**TASK REQUIREMENTS**
Please output the line that contains "purple bowling pin" and all later lines of the material, exactly, through the end.

**TASK INPUT**

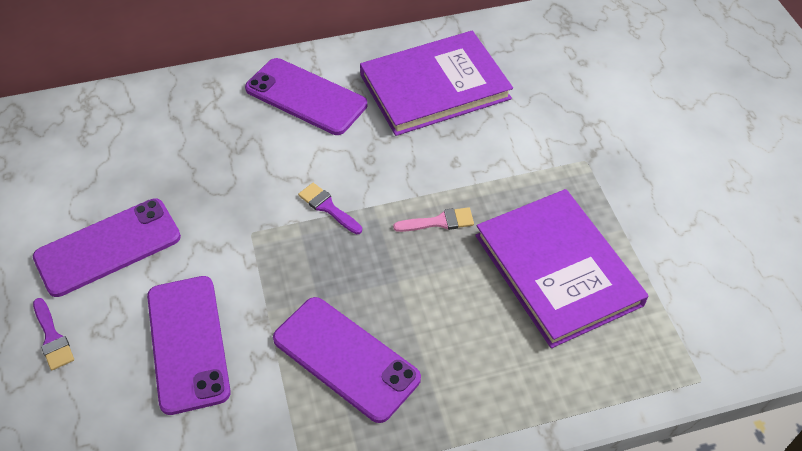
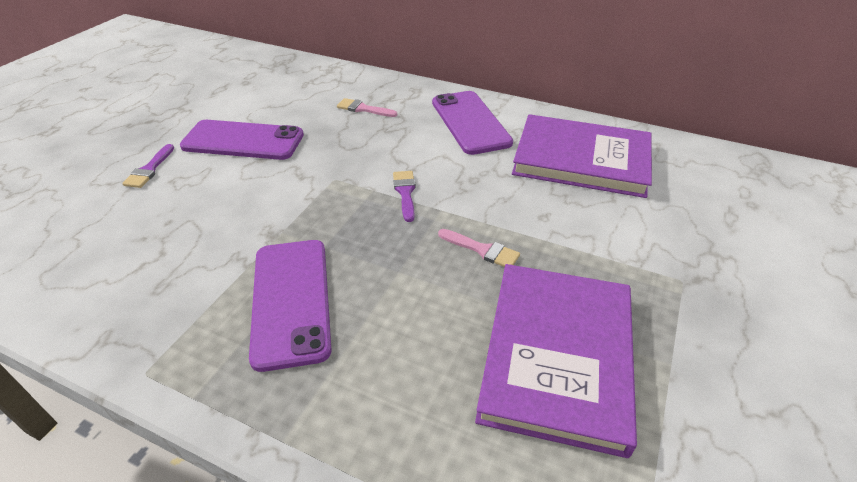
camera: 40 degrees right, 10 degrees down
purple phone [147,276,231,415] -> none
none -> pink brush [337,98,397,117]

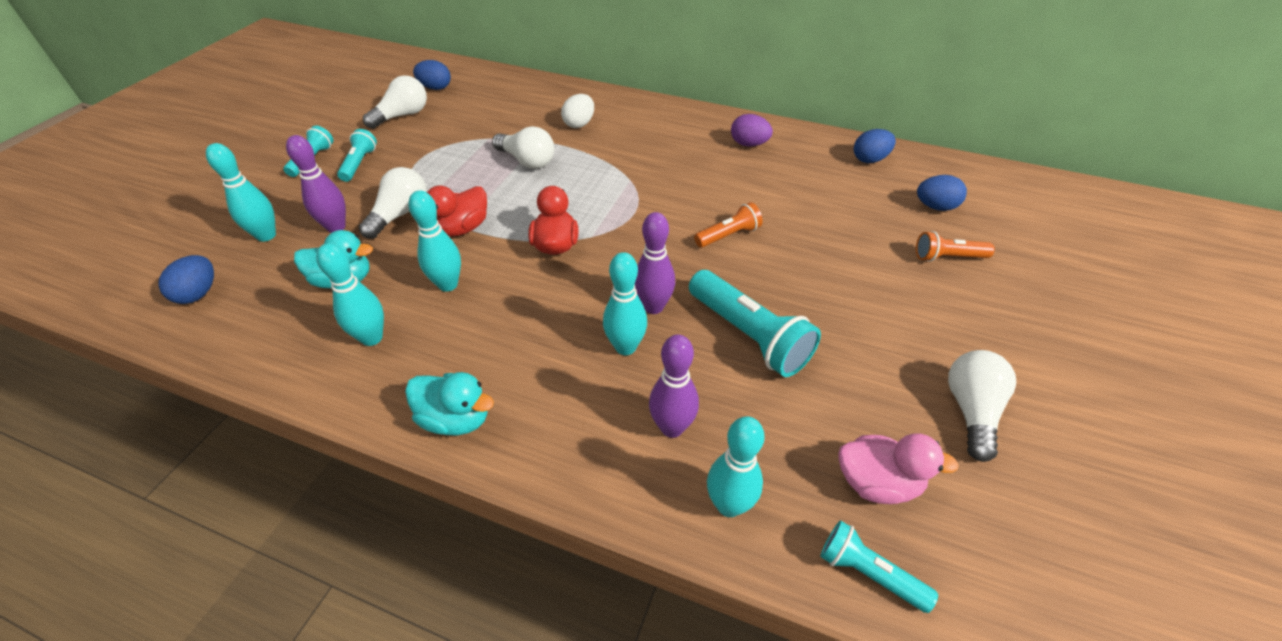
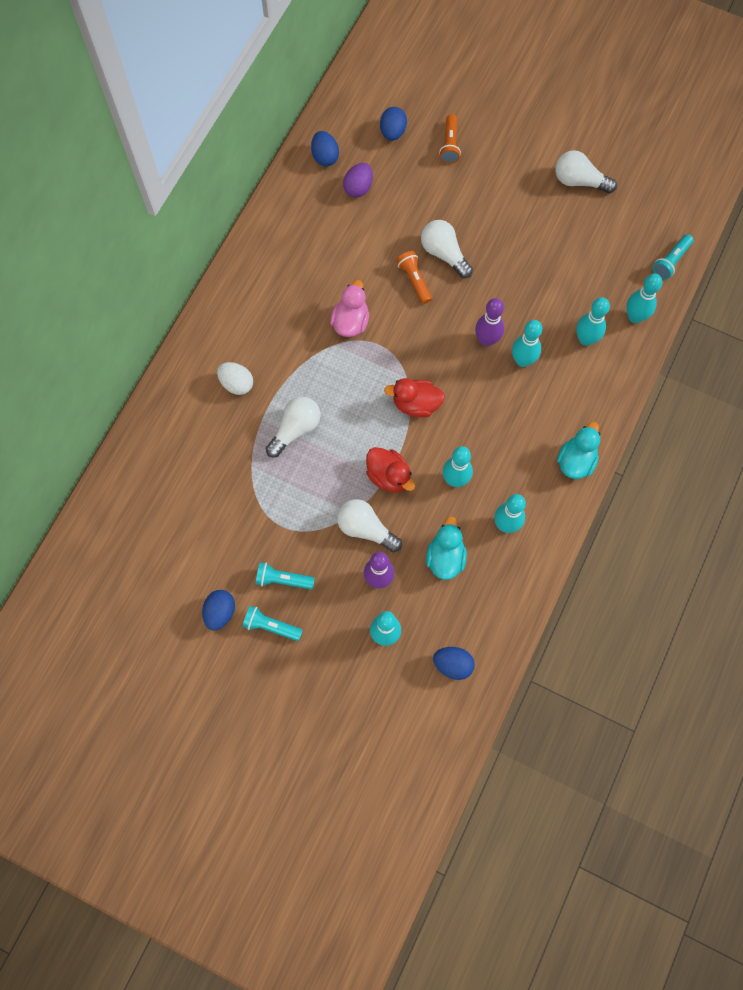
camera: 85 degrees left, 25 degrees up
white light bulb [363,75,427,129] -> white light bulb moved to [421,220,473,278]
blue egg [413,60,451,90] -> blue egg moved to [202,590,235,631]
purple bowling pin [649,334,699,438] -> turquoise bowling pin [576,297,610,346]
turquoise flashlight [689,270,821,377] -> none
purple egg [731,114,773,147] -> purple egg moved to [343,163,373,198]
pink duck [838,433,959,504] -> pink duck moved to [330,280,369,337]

**COMPLETED TASK**
purple bowling pin [649,334,699,438] -> turquoise bowling pin [576,297,610,346]
turquoise flashlight [689,270,821,377] -> none
purple egg [731,114,773,147] -> purple egg moved to [343,163,373,198]
pink duck [838,433,959,504] -> pink duck moved to [330,280,369,337]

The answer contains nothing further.